• _INPUT ROWS_:
☆ ☆ ☆

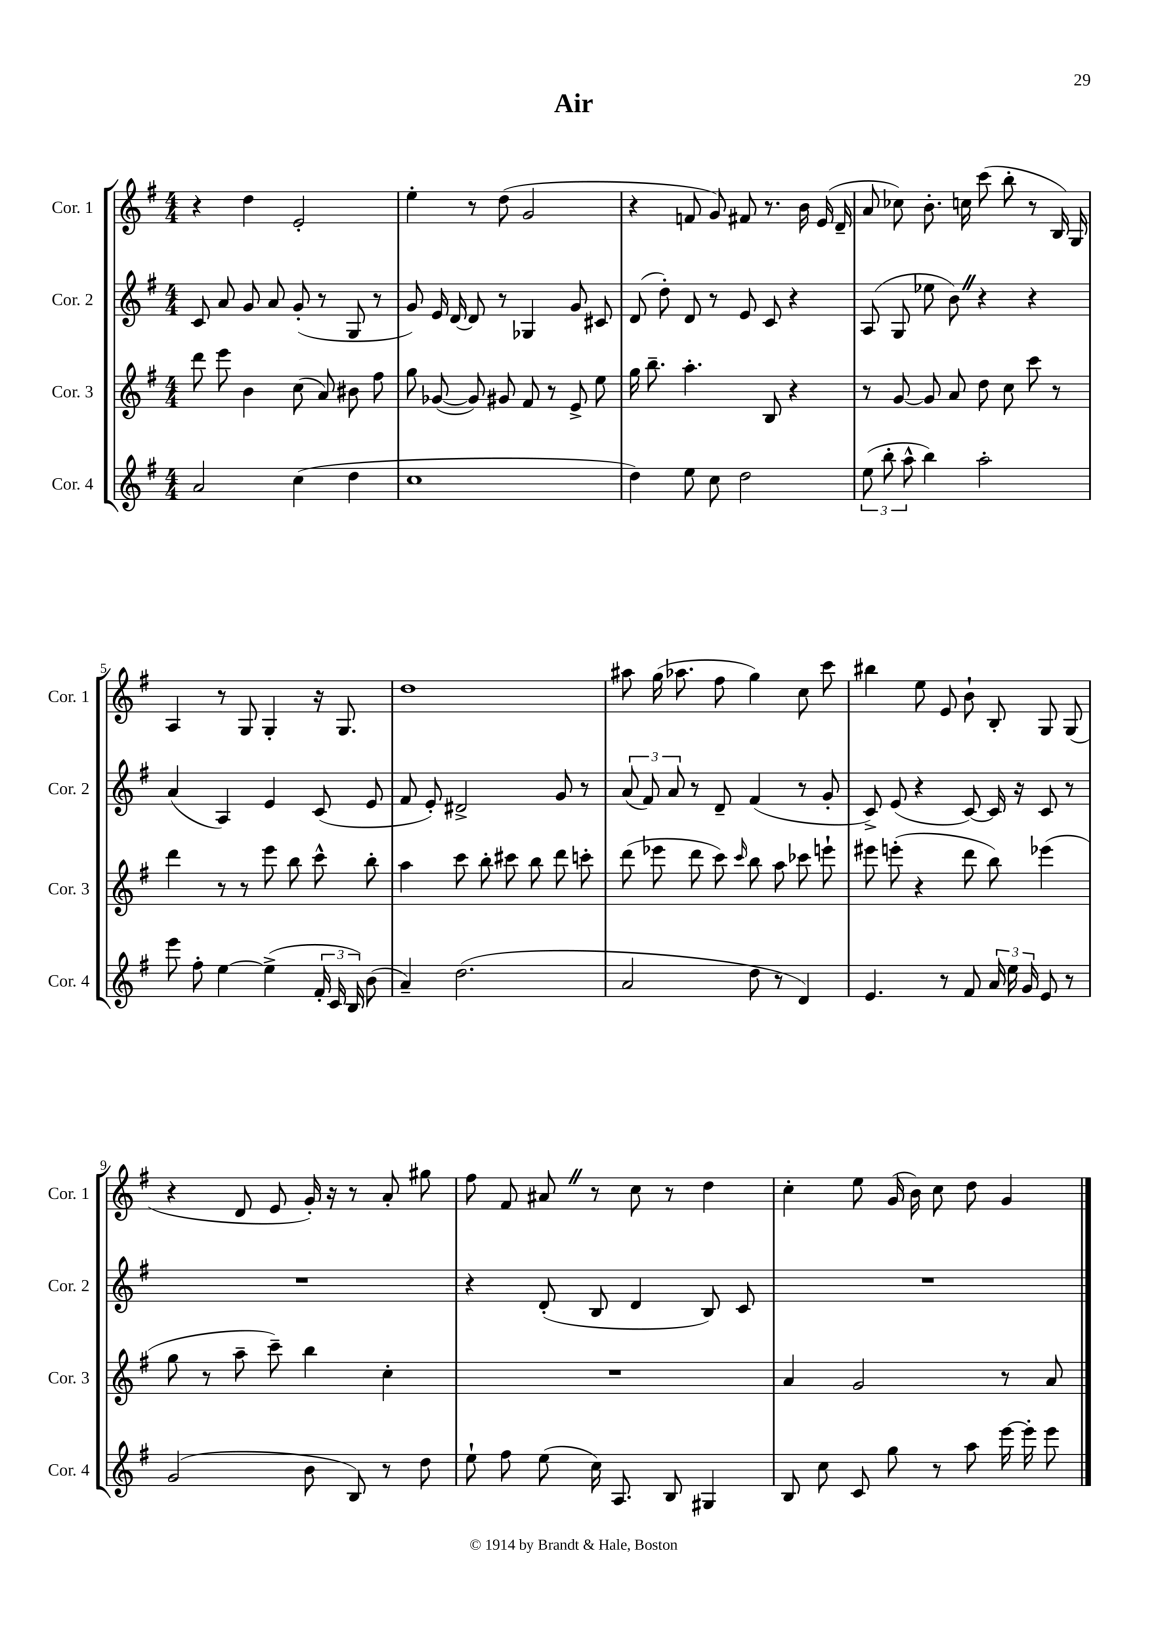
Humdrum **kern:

**kern	**kern	**kern	**kern
*part4	*part3	*part2	*part1
*staff4	*staff3	*staff2	*staff1
*I"Cor. 4	*I"Cor. 3	*I"Cor. 2	*I"Cor. 1
*I'Cor. 4	*I'Cor. 3	*I'Cor. 2	*I'Cor. 1
*clefG2	*clefG2	*clefG2	*clefG2
*k[f#]	*k[f#]	*k[f#]	*k[f#]
*M4/4	*M4/4	*M4/4	*M4/4
=1	=1	=1	=1
2a/	8ddd\	8c/	4r
.	8eee\	8a/	.
.	4b\	8g/	4dd\
.	.	8a/	.
(4cc\	(8cc\	(8g'/	2e'/
.	8a/)	8r	.
4dd\	8b#X\	8G/	.
.	8ff#\	8r	.
=2	=2	=2	=2
1cc	8gg\	8g/)	4ee'\
.	([8g-X/	16e/	.
.	.	[16d/	.
.	8g-/])	8d/]	8r
.	8g#X/	8r	(8dd\
.	8f#/	4G-X/	2g/
.	8r	.	.
.	8e^/	8g/	.
.	8ee\	8c#X/	.
=3	=3	=3	=3
4dd\)	16gg\	(8d/	4r
.	8.bb~\	.	.
.	.	8dd'\)	.
8ee\	4.aa'\	8d/	8fn/
8cc\	.	8r	8g/)
2dd\	.	8e/	8f#X/
.	8B/	8c/	8.r
.	4r	4r	.
.	.	.	16b\
.	.	.	(16e/
.	.	.	16d~/
=4	=4	=4	=4
(12ee\	8r	(8A/	8a/
12bb'\	.	.	.
.	[8g/	8G/	8cc-X\)
12aa^^\	.	.	.
4bb\)	8g/]	8ee-X\	8.b'\
.	8a/	8bZ\)	.
.	.	.	16ccn\
2aa'\	8dd\	4r	(8ccc\
.	8cc\	.	8bb'\
.	8ccc\	4r	8r
.	8r	.	16B/)
.	.	.	16G/
!!LO:LB:g=z
=5	=5	=5	=5
8eee\	4ddd\	(4a/	4A/
8ff#'\	.	.	.
[4ee\	8r	4A/)	8r
.	8r	.	8G/
(4ee^\]	8eee\	4e/	4G'/
.	8bb\	.	.
24f#'/	8ccc^^\	(8c/	16r
24c/	.	.	.
.	.	.	8.G/
24B/)	.	.	.
(8b\	8bb'\	8e/	.
=6	=6	=6	=6
4a~/)	4aa\	8f#/	1dd
.	.	8e'/)	.
(2.dd\	8ccc\	2d#X^/	.
.	8bb'\	.	.
.	8ccc#X\	.	.
.	8bb\	.	.
.	8ddd\	8g/	.
.	8cccn'\	8r	.
=7	=7	=7	=7
2a/	(8ddd\	(12a/	8aa#X\
.	.	12f#/)	.
.	8eee-X\	.	(16gg\
.	.	12a/	.
.	.	.	8.aa-X\
.	8ddd\	8r	.
.	8ccc\)	8d~/	8ff#\
.	16qqccc/	.	.
8dd\	8bb\	(4f#/	4gg\)
8r	8aa\	.	.
4d/)	8ccc-X\	8r	8cc\
.	8eeen`\	8g'/	8ccc\
=8	=8	=8	=8
4.e/	8eee#X\	8c^/)	4bb#X\
.	(8eeen'\	(8e/	.
.	4r	4r	8ee\
8r	.	.	8e/
8f#/	8ddd\	[8c/)	8b`\
24a/	8bb\)	16c/]	8B'/
24ee\	.	.	.
.	.	16r	.
24g/	.	.	.
8e/	(4eee-X\	8c/	8G/
8r	.	8r	(8G/
!!LO:LB:g=z
=9	=9	=9	=9
(2g/	8gg\	1r	4r
.	8r	.	.
.	8aa~\	.	8d/
.	8ccc~\)	.	8e/
8b\	4bb\	.	16g'/)
.	.	.	16r
8B/)	.	.	8r
8r	4cc'\	.	8a'/
8dd\	.	.	8gg#X\
=10	=10	=10	=10
8ee`\	1r	4r	8ff#\
8ff#\	.	.	8f#/
(8ee\	.	(8d'/	8a#XZ/
16cc\)	.	8B/	8r
8.A/	.	.	.
.	.	4d/	8cc\
8B/	.	.	8r
4G#X/	.	8B/)	4dd\
.	.	8c/	.
=11	=11	=11	=11
8B/	4a/	1r	4cc'\
8cc\	.	.	.
8c/	2g/	.	8ee\
8gg\	.	.	(16g/
.	.	.	16b\)
8r	.	.	8cc\
8aa\	.	.	8dd\
[16eee\	8r	.	4g/
16eee'\]	.	.	.
8eee\	8a/	.	.
==	==	==	==
*-	*-	*-	*-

☆ ☆ ☆

• _WHAT THIS TASK INVOLVES_: Please rewrite the notation in all the records above with every "*clefG2" replaced by "*clefF4" and everything else unchanged. Leave the pictures out of your answer.

• _SOLUTION BELOW_:
Humdrum **kern:

**kern	**kern	**kern	**kern
*part4	*part3	*part2	*part1
*staff4	*staff3	*staff2	*staff1
*I"Cor. 4	*I"Cor. 3	*I"Cor. 2	*I"Cor. 1
*I'Cor. 4	*I'Cor. 3	*I'Cor. 2	*I'Cor. 1
*clefF4	*clefF4	*clefF4	*clefF4
*k[f#]	*k[f#]	*k[f#]	*k[f#]
*M4/4	*M4/4	*M4/4	*M4/4
=1	=1	=1	=1
2a/	8ddd\	8c/	4r
.	8eee\	8a/	.
.	4b\	8g/	4dd\
.	.	8a/	.
(4cc\	(8cc\	(8g'/	2e'/
.	8a/)	8r	.
4dd\	8b#X\	8G/	.
.	8ff#\	8r	.
=2	=2	=2	=2
1cc	8gg\	8g/)	4ee'\
.	([8g-X/	16e/	.
.	.	[16d/	.
.	8g-/])	8d/]	8r
.	8g#X/	8r	(8dd\
.	8f#/	4G-X/	2g/
.	8r	.	.
.	8e^/	8g/	.
.	8ee\	8c#X/	.
=3	=3	=3	=3
4dd\)	16gg\	(8d/	4r
.	8.bb~\	.	.
.	.	8dd'\)	.
8ee\	4.aa'\	8d/	8fn/
8cc\	.	8r	8g/)
2dd\	.	8e/	8f#X/
.	8B/	8c/	8.r
.	4r	4r	.
.	.	.	16b\
.	.	.	(16e/
.	.	.	16d~/
=4	=4	=4	=4
(12ee\	8r	(8A/	8a/
12bb'\	.	.	.
.	[8g/	8G/	8cc-X\)
12aa^^\	.	.	.
4bb\)	8g/]	8ee-X\	8.b'\
.	8a/	8bZ\)	.
.	.	.	16ccn\
2aa'\	8dd\	4r	(8ccc\
.	8cc\	.	8bb'\
.	8ccc\	4r	8r
.	8r	.	16B/)
.	.	.	16G/
!!LO:LB:g=z
=5	=5	=5	=5
8eee\	4ddd\	(4a/	4A/
8ff#'\	.	.	.
[4ee\	8r	4A/)	8r
.	8r	.	8G/
(4ee^\]	8eee\	4e/	4G'/
.	8bb\	.	.
24f#'/	8ccc^^\	(8c/	16r
24c/	.	.	.
.	.	.	8.G/
24B/)	.	.	.
(8b\	8bb'\	8e/	.
=6	=6	=6	=6
4a~/)	4aa\	8f#/	1dd
.	.	8e'/)	.
(2.dd\	8ccc\	2d#X^/	.
.	8bb'\	.	.
.	8ccc#X\	.	.
.	8bb\	.	.
.	8ddd\	8g/	.
.	8cccn'\	8r	.
=7	=7	=7	=7
2a/	(8ddd\	(12a/	8aa#X\
.	.	12f#/)	.
.	8eee-X\	.	(16gg\
.	.	12a/	.
.	.	.	8.aa-X\
.	8ddd\	8r	.
.	8ccc\)	8d~/	8ff#\
.	16qqccc/	.	.
8dd\	8bb\	(4f#/	4gg\)
8r	8aa\	.	.
4d/)	8ccc-X\	8r	8cc\
.	8eeen`\	8g'/	8ccc\
=8	=8	=8	=8
4.e/	8eee#X\	8c^/)	4bb#X\
.	(8eeen'\	(8e/	.
.	4r	4r	8ee\
8r	.	.	8e/
8f#/	8ddd\	[8c/)	8b`\
24a/	8bb\)	16c/]	8B'/
24ee\	.	.	.
.	.	16r	.
24g/	.	.	.
8e/	(4eee-X\	8c/	8G/
8r	.	8r	(8G/
!!LO:LB:g=z
=9	=9	=9	=9
(2g/	8gg\	1r	4r
.	8r	.	.
.	8aa~\	.	8d/
.	8ccc~\)	.	8e/
8b\	4bb\	.	16g'/)
.	.	.	16r
8B/)	.	.	8r
8r	4cc'\	.	8a'/
8dd\	.	.	8gg#X\
=10	=10	=10	=10
8ee`\	1r	4r	8ff#\
8ff#\	.	.	8f#/
(8ee\	.	(8d'/	8a#XZ/
16cc\)	.	8B/	8r
8.A/	.	.	.
.	.	4d/	8cc\
8B/	.	.	8r
4G#X/	.	8B/)	4dd\
.	.	8c/	.
=11	=11	=11	=11
8B/	4a/	1r	4cc'\
8cc\	.	.	.
8c/	2g/	.	8ee\
8gg\	.	.	(16g/
.	.	.	16b\)
8r	.	.	8cc\
8aa\	.	.	8dd\
[16eee\	8r	.	4g/
16eee'\]	.	.	.
8eee\	8a/	.	.
==	==	==	==
*-	*-	*-	*-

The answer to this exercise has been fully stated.